── Dataset records ──
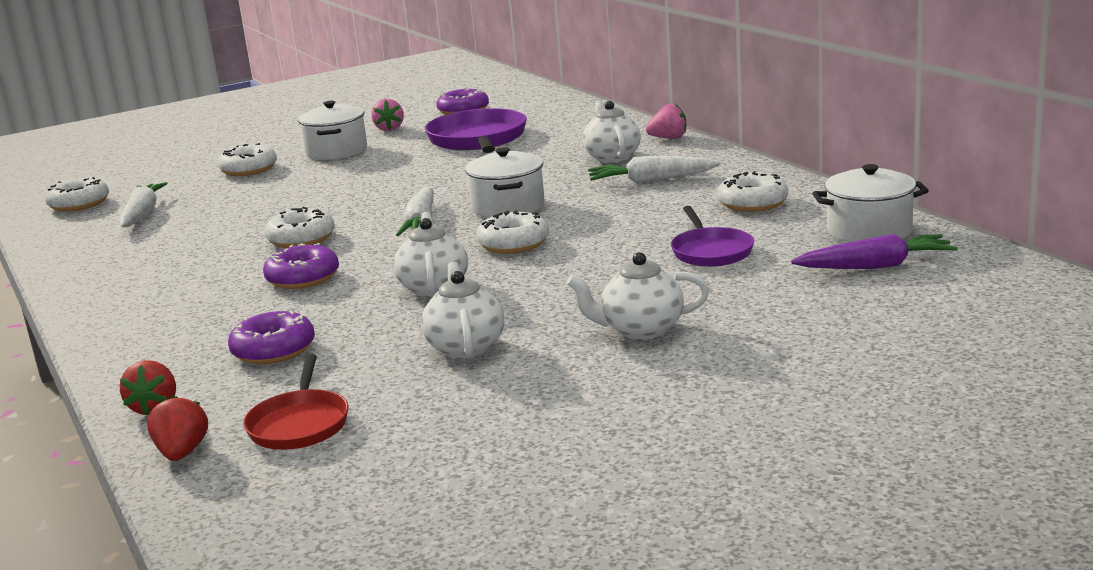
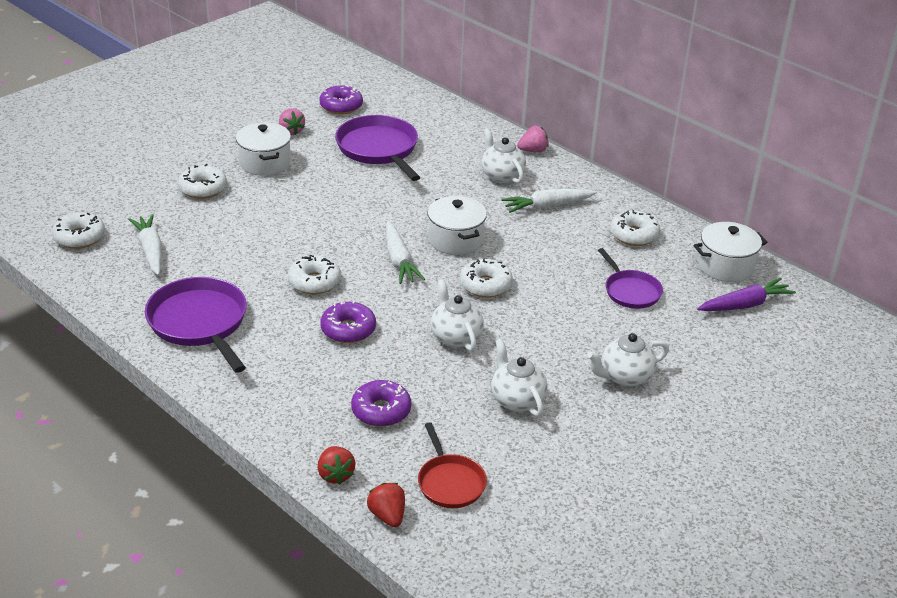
camera: 20 degrees left, 15 degrees up
(134, 269) = (199, 323): none -> purple pan

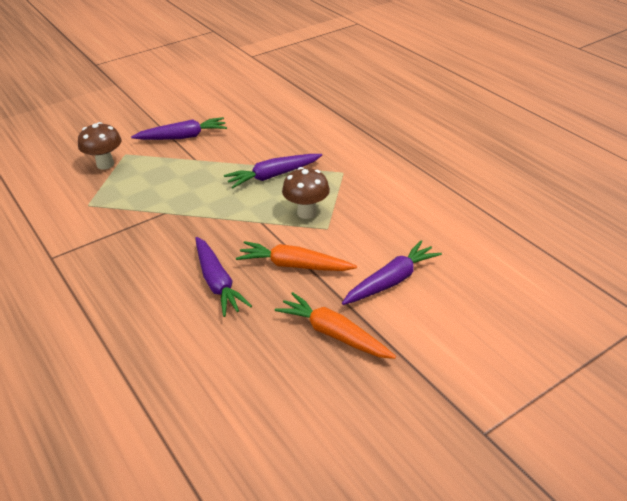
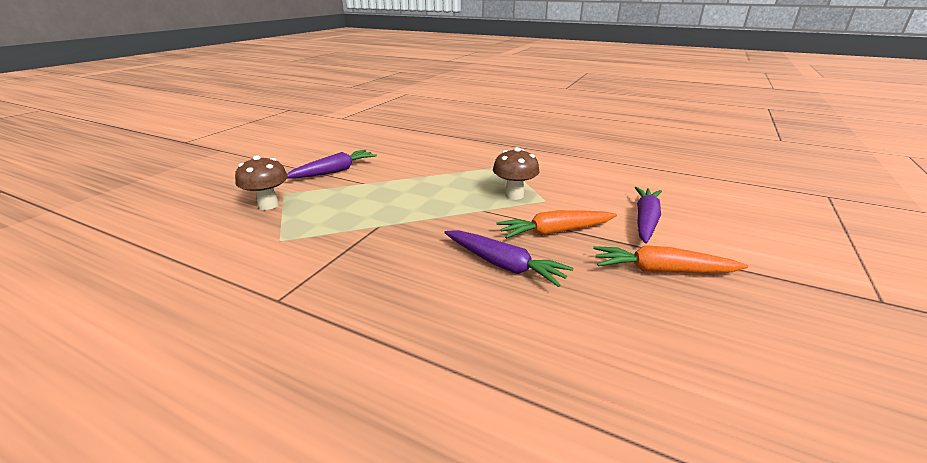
camera: 30 degrees left, 10 degrees down
(273, 176) = (452, 179): purple carrot -> none

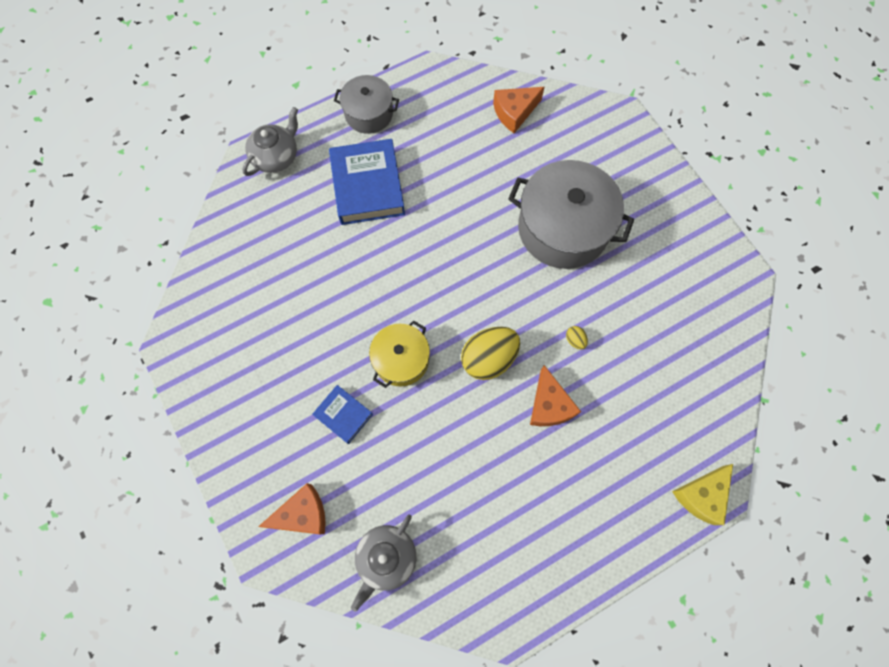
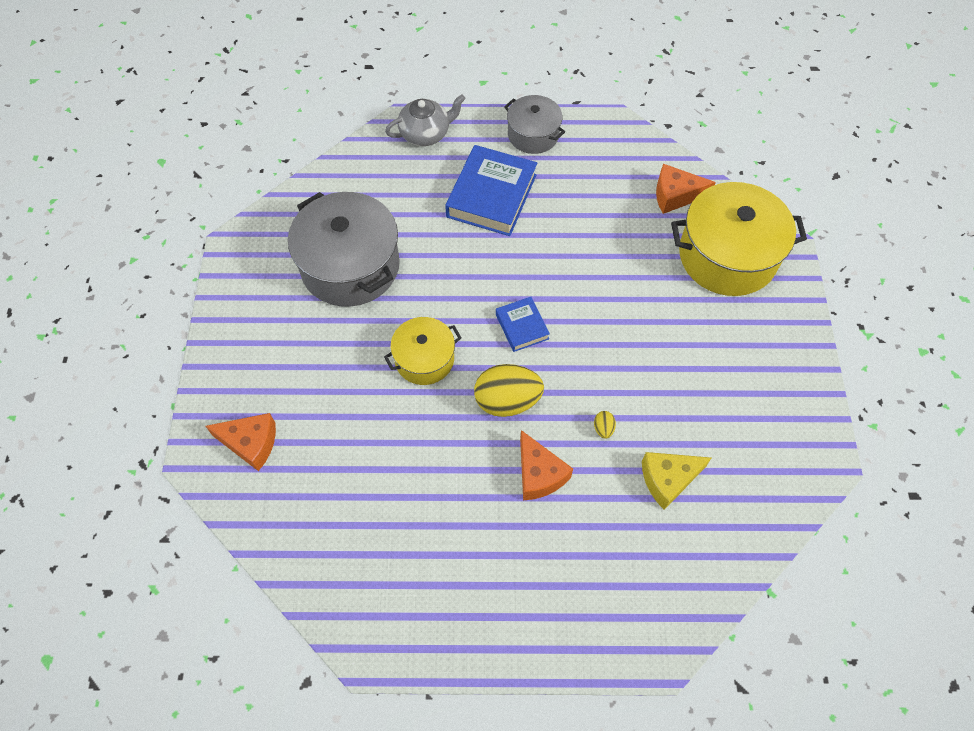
camera: 30 degrees right, 10 degrees down
(343, 415) = (341, 379): blue book -> blue book (522, 326)
(386, 558) = (298, 523): grey teapot -> none
(549, 405) = (539, 474): orange cheese -> orange cheese turned 45 degrees counterclockwise
(563, 228) = (657, 321): grey pot -> grey pot (350, 266)
(583, 145) = (727, 256): none -> yellow pot
(701, 495) = (641, 645): yellow cheese -> yellow cheese (668, 479)

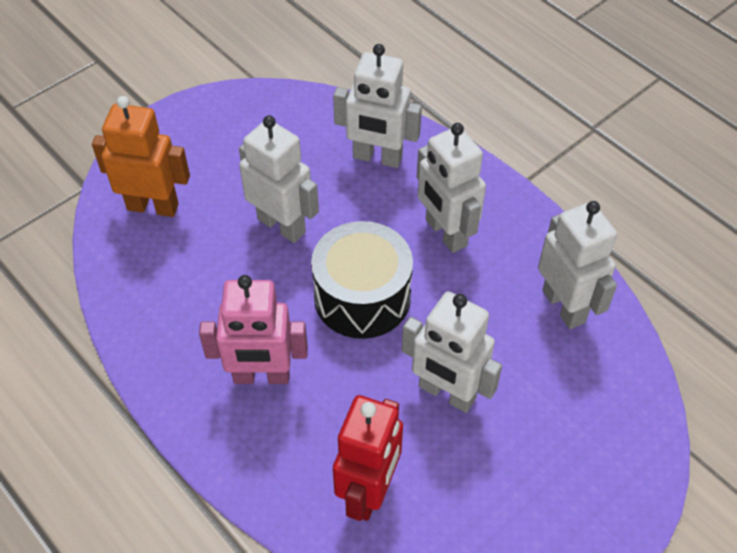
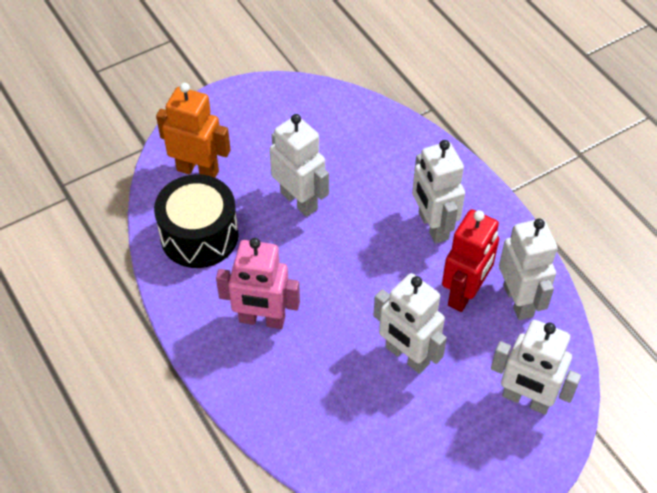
camera: 10 degrees right, 0 degrees up
(362, 297) = (354, 269): black drum -> black drum (199, 235)
(369, 491) = (330, 422): red robot -> red robot (464, 293)
(377, 158) = (388, 155): white robot -> white robot (526, 399)

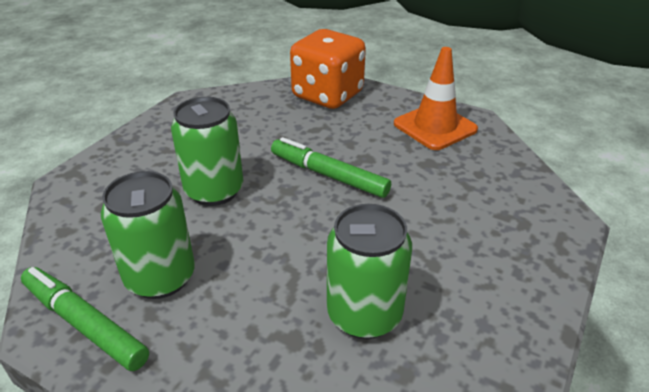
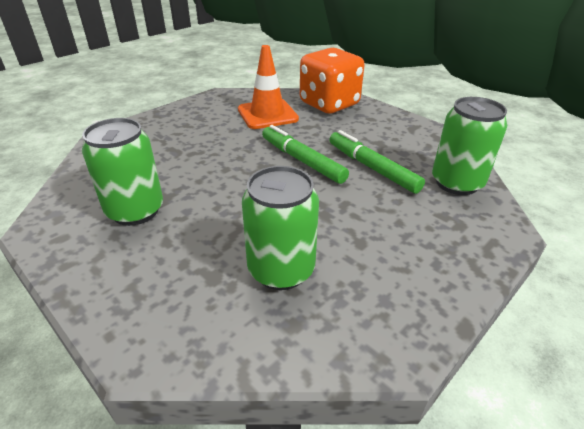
camera: 15 degrees right, 0 degrees up
(85, 323) = (65, 232): green marker -> green marker (372, 168)
(214, 191) = (206, 158): green can -> green can (456, 183)
(435, 127) = (410, 138): orange traffic cone -> orange traffic cone (267, 114)

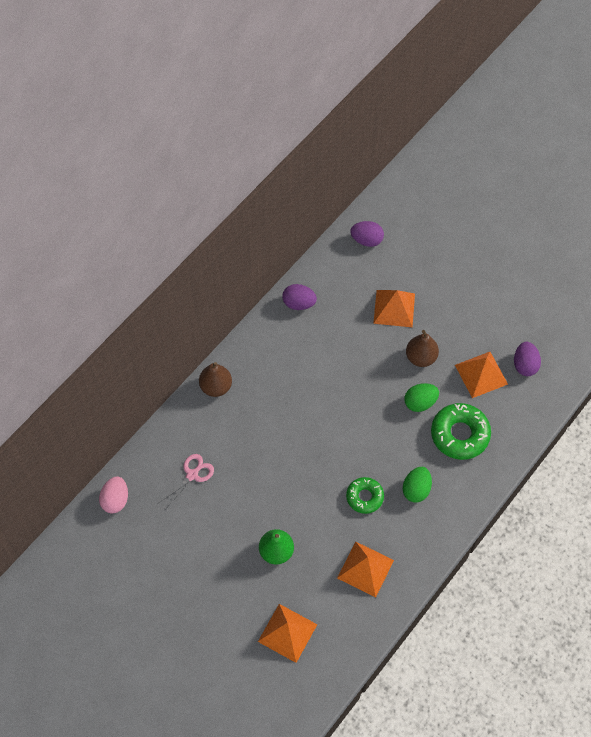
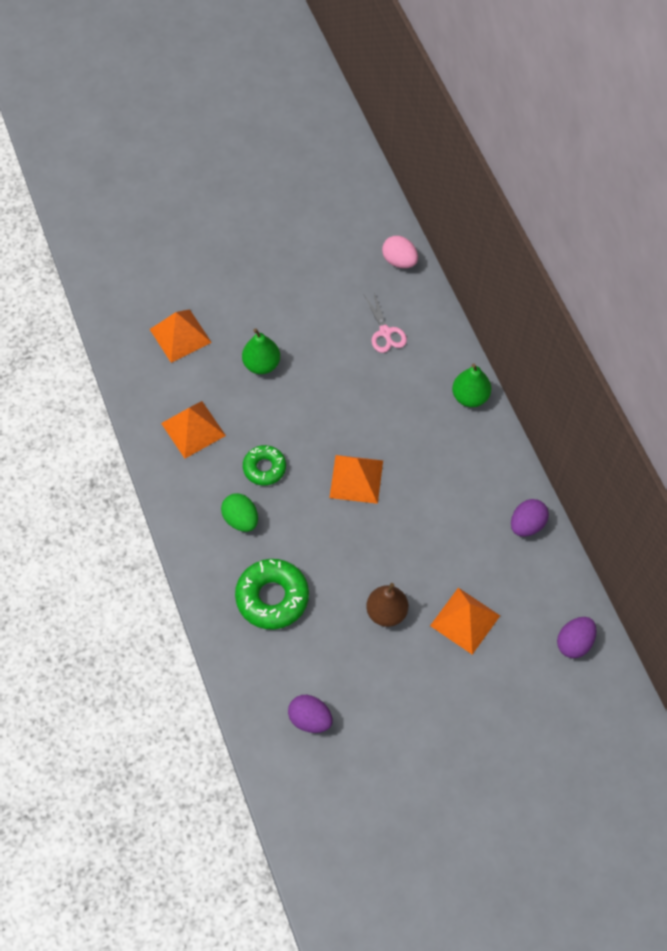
camera: 120 degrees right, 0 degrees up
(216, 387) = (470, 397): brown pear -> green pear
(420, 402) = (333, 579): green egg -> none
(481, 374) = (328, 663): orange pyramid -> orange pyramid (356, 479)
───
What you have to do:
The answer must consist solely of the lines from the line containing "camera: 15 degrees right, 0 degrees up" to the end of the data, reproduced exactly, with every picture left out.

Solution for this problem:
camera: 15 degrees right, 0 degrees up
(85, 323) = (65, 232): green marker -> green marker (372, 168)
(214, 191) = (206, 158): green can -> green can (456, 183)
(435, 127) = (410, 138): orange traffic cone -> orange traffic cone (267, 114)

camera: 120 degrees right, 0 degrees up
(216, 387) = (470, 397): brown pear -> green pear
(420, 402) = (333, 579): green egg -> none
(481, 374) = (328, 663): orange pyramid -> orange pyramid (356, 479)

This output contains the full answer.